(Working data begins)

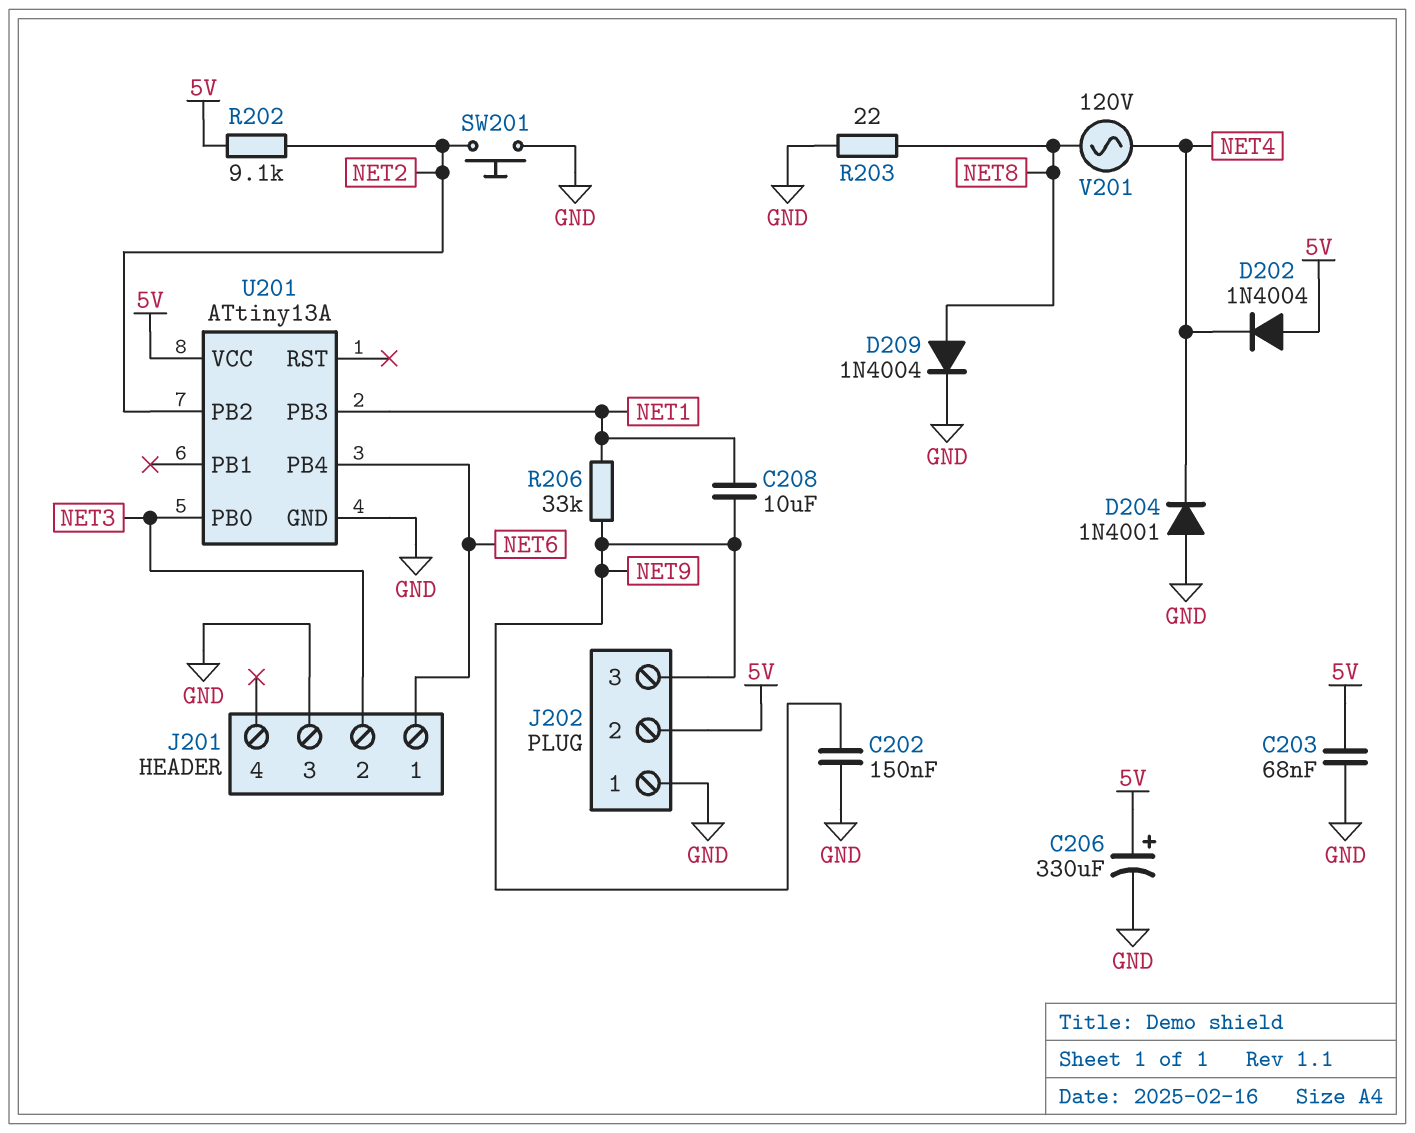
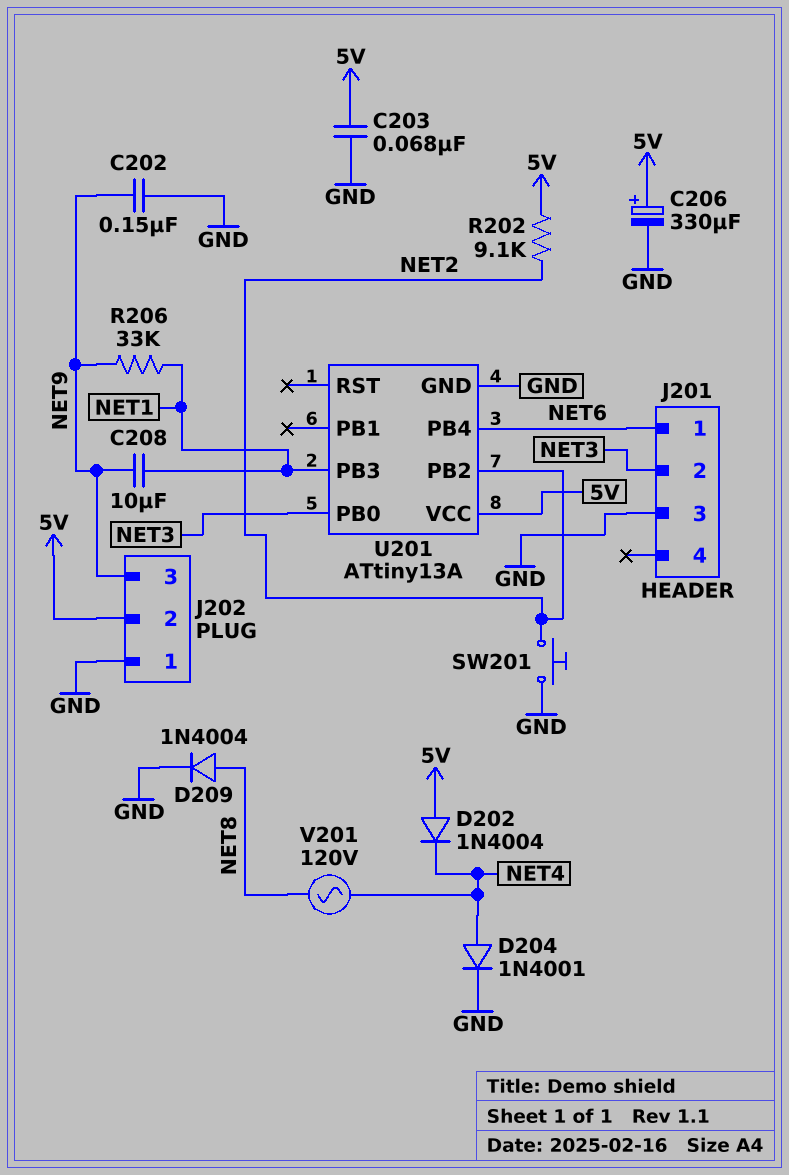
D204: diode 1N4001 (A GND, K NET4) -> diode 1N4001 (A NET4, K GND)
R203: 22 (GND, NET8) -> none

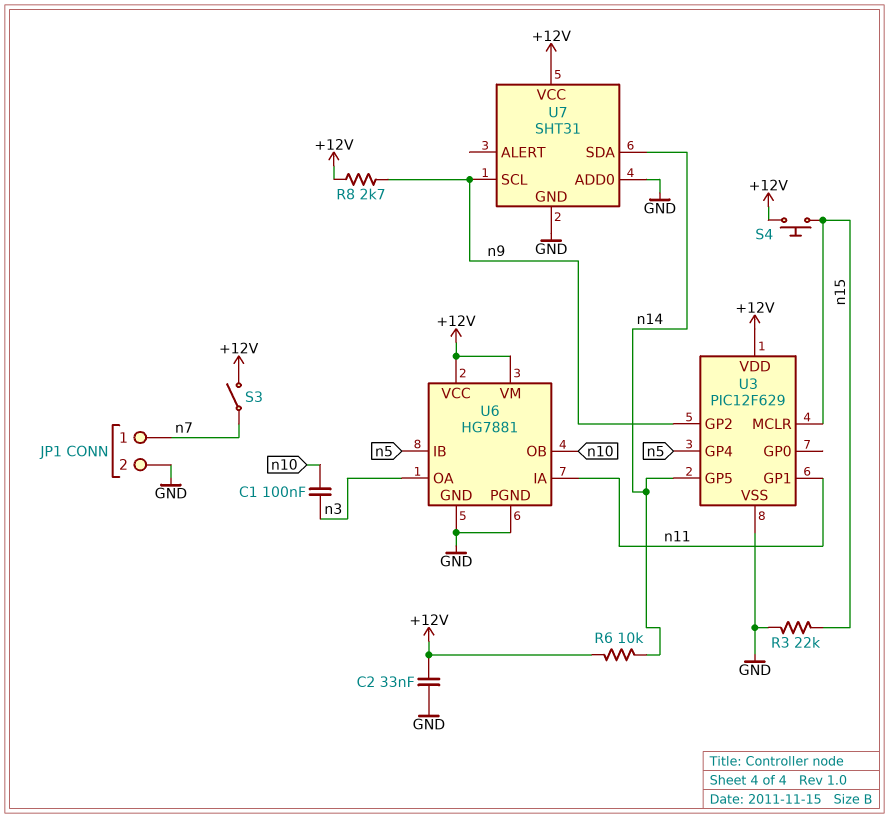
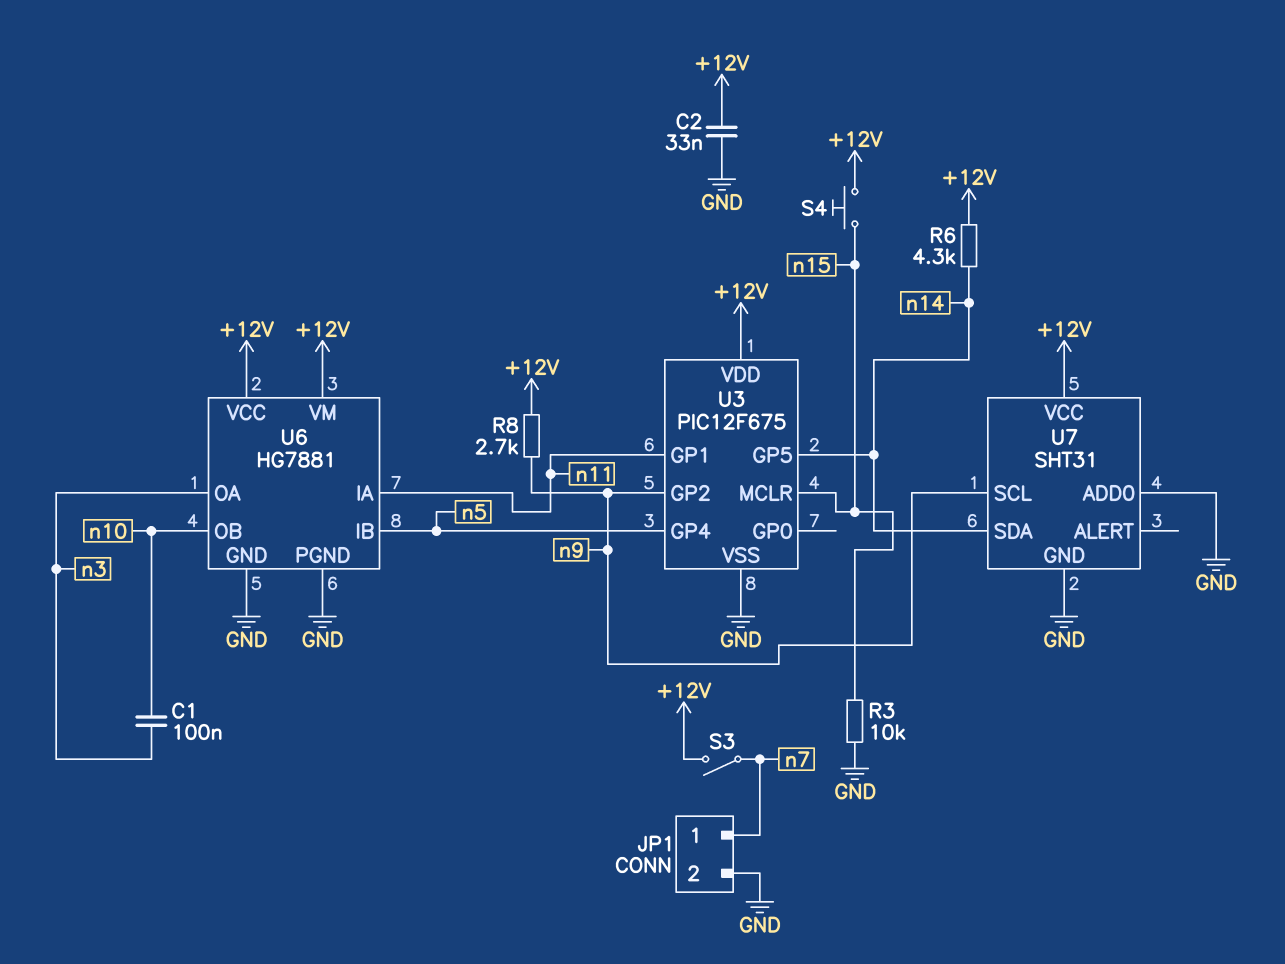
R3: 22k (GND, n15) -> 10k (GND, n15)
R6: 10k (+12V, n14) -> 4.3k (+12V, n14)
U3: PIC12F629 -> PIC12F675

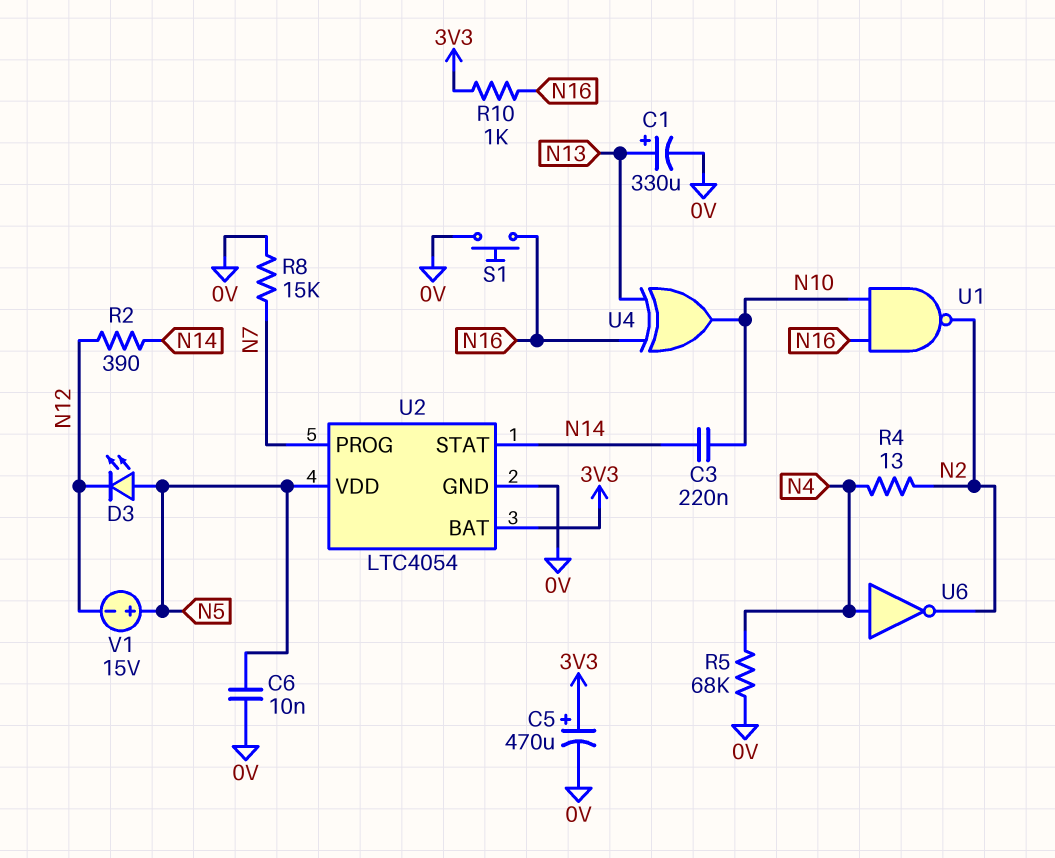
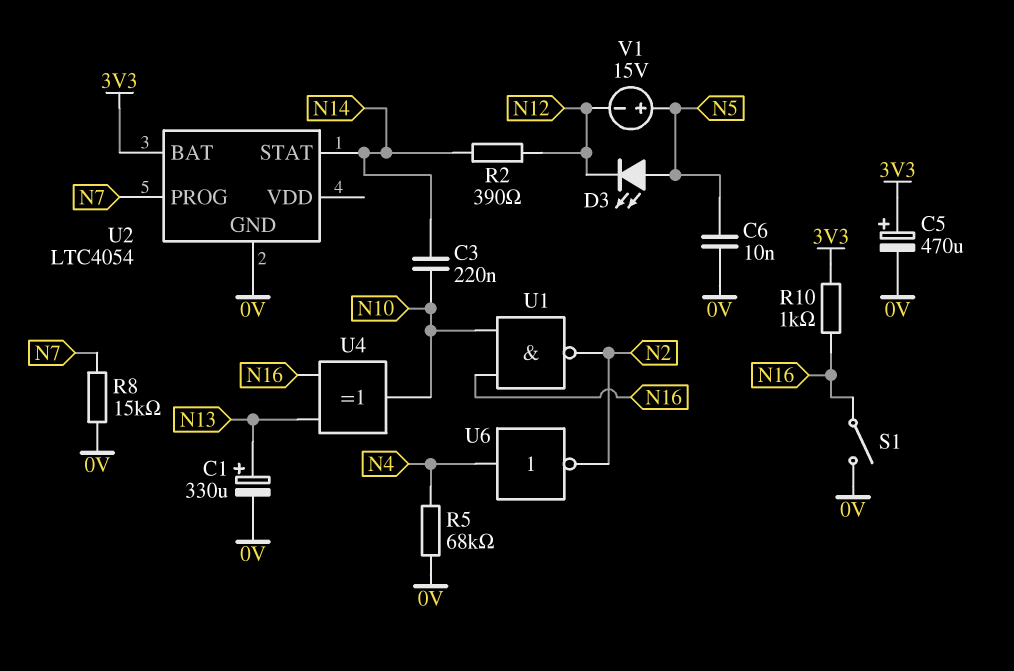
R4: 13 (N2, N4) -> none
S1: button (0V, N16) -> switch (0V, N16)
U2 pin VDD: N5 -> none

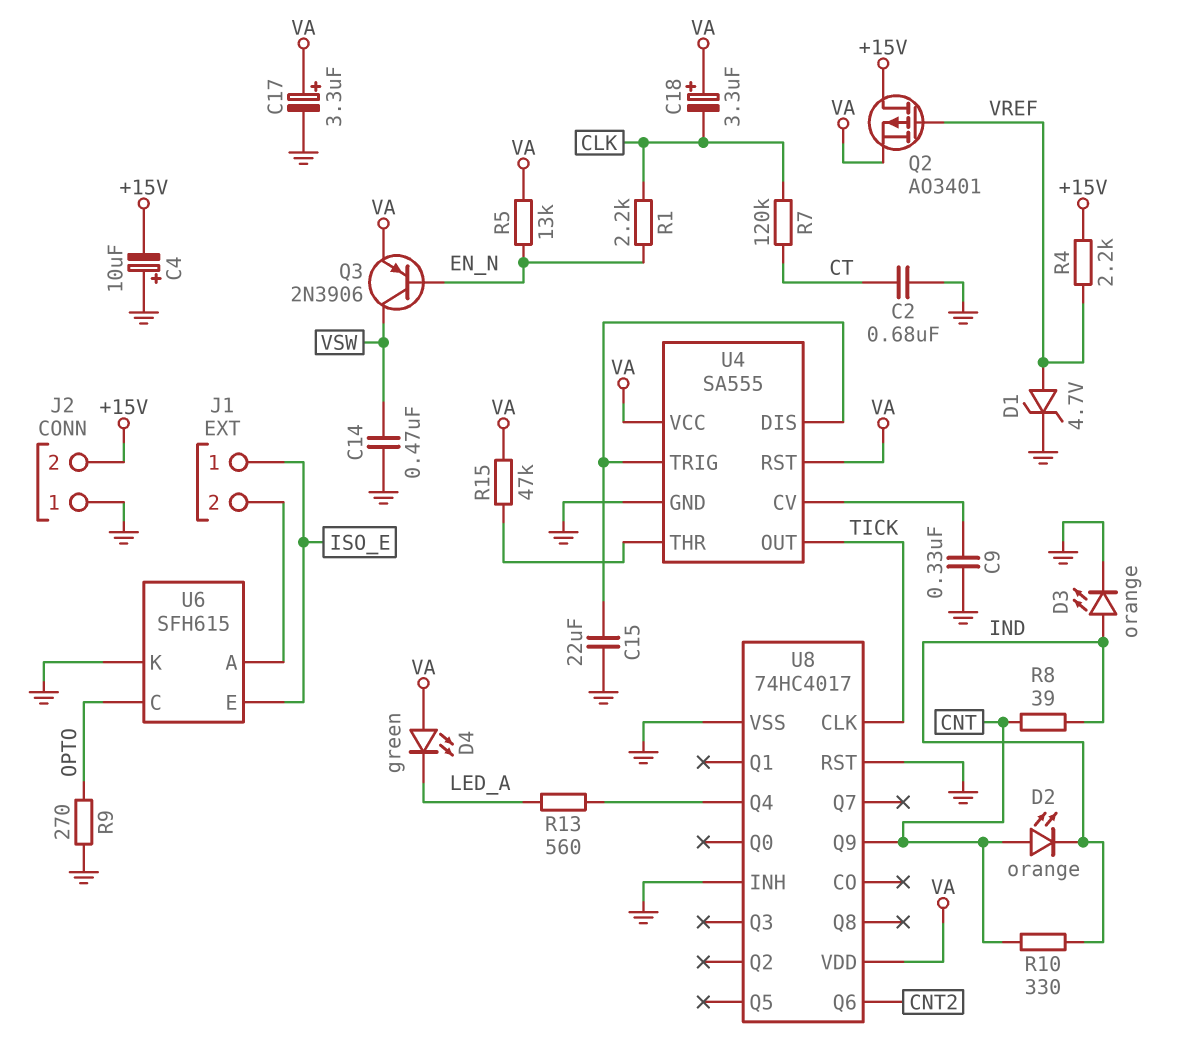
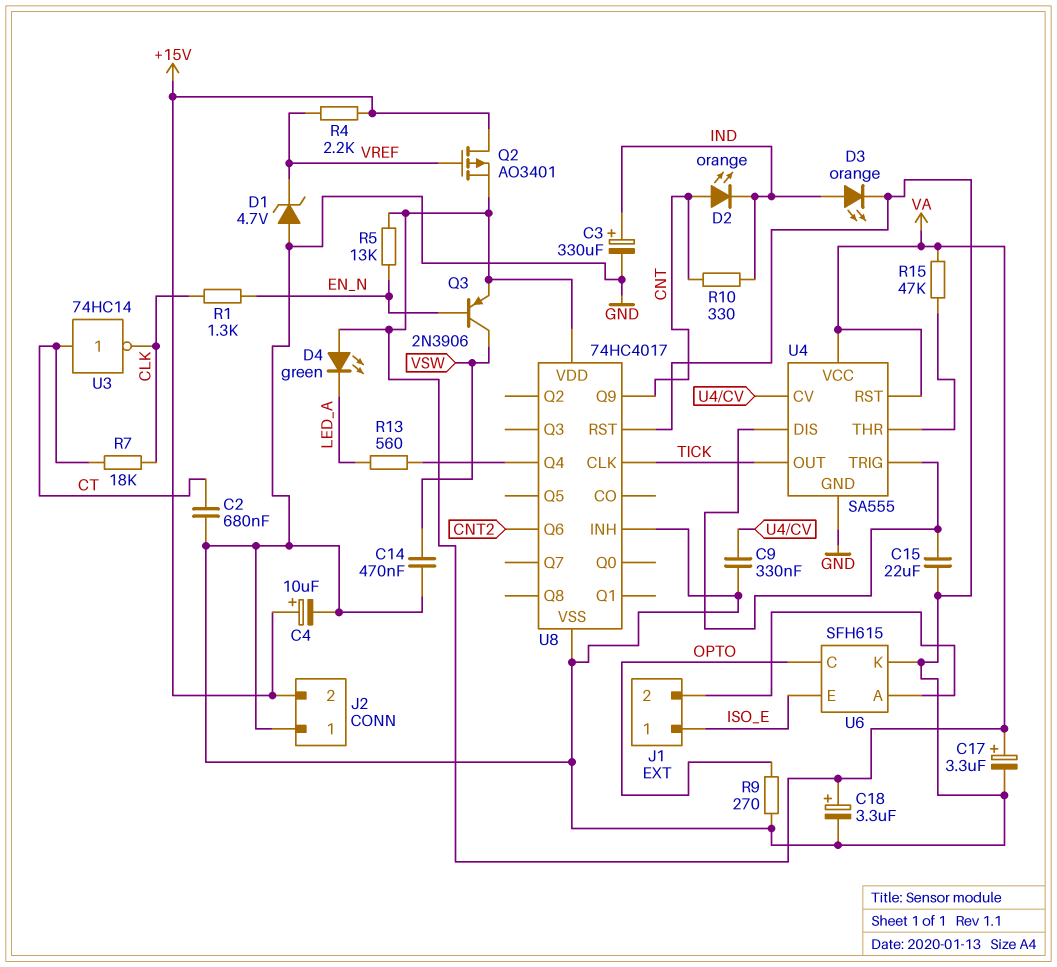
C3: none -> 330uF (plus IND, minus GND)
C4: 10uF (plus GND, minus +15V) -> 10uF (plus +15V, minus GND)
C18: 3.3uF (plus VA, minus CLK) -> 3.3uF (plus VA, minus GND)
D1: zener 4.7V (A VREF, K GND) -> zener 4.7V (A GND, K VREF)
R1: 2.2k (CLK, EN_N) -> 1.3k (CLK, EN_N)
R7: 120k (CLK, CT) -> 18k (CLK, CT)
R8: 39 (CNT, IND) -> none
U3: none -> NOT 74HC14 (in CT, out CLK)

(Working data ends)

▶ **Exercise directions**
What must be transcribed is the run of lines from the one containing "C4: 10uF (plus" to the last line of the data above, inclusive, and only that.

▶ **Answer for the task**
C4: 10uF (plus GND, minus +15V) -> 10uF (plus +15V, minus GND)
C18: 3.3uF (plus VA, minus CLK) -> 3.3uF (plus VA, minus GND)
D1: zener 4.7V (A VREF, K GND) -> zener 4.7V (A GND, K VREF)
R1: 2.2k (CLK, EN_N) -> 1.3k (CLK, EN_N)
R7: 120k (CLK, CT) -> 18k (CLK, CT)
R8: 39 (CNT, IND) -> none
U3: none -> NOT 74HC14 (in CT, out CLK)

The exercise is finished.